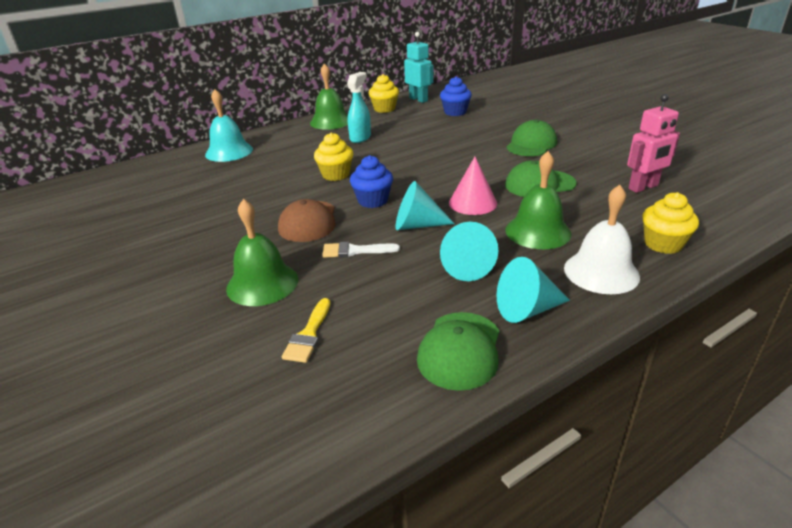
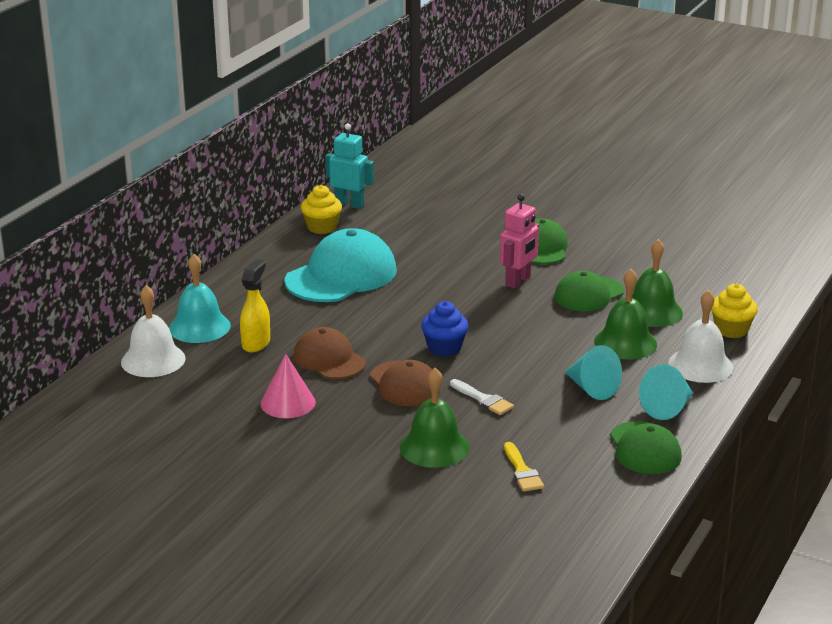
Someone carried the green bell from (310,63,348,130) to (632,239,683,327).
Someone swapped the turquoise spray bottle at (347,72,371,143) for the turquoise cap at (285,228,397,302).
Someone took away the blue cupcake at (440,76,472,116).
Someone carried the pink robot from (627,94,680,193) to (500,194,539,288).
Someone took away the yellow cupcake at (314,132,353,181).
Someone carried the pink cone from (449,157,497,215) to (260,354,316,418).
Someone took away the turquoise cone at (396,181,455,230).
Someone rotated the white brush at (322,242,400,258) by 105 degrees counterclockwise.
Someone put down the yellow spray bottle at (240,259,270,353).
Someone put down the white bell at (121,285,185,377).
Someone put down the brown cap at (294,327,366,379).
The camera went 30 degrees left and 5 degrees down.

*Task brief:* Every line of the records above should be copied exactly, while the pictures are left behind.

*Response for this exercise:*
Someone carried the green bell from (310,63,348,130) to (632,239,683,327).
Someone swapped the turquoise spray bottle at (347,72,371,143) for the turquoise cap at (285,228,397,302).
Someone took away the blue cupcake at (440,76,472,116).
Someone carried the pink robot from (627,94,680,193) to (500,194,539,288).
Someone took away the yellow cupcake at (314,132,353,181).
Someone carried the pink cone from (449,157,497,215) to (260,354,316,418).
Someone took away the turquoise cone at (396,181,455,230).
Someone rotated the white brush at (322,242,400,258) by 105 degrees counterclockwise.
Someone put down the yellow spray bottle at (240,259,270,353).
Someone put down the white bell at (121,285,185,377).
Someone put down the brown cap at (294,327,366,379).
The camera went 30 degrees left and 5 degrees down.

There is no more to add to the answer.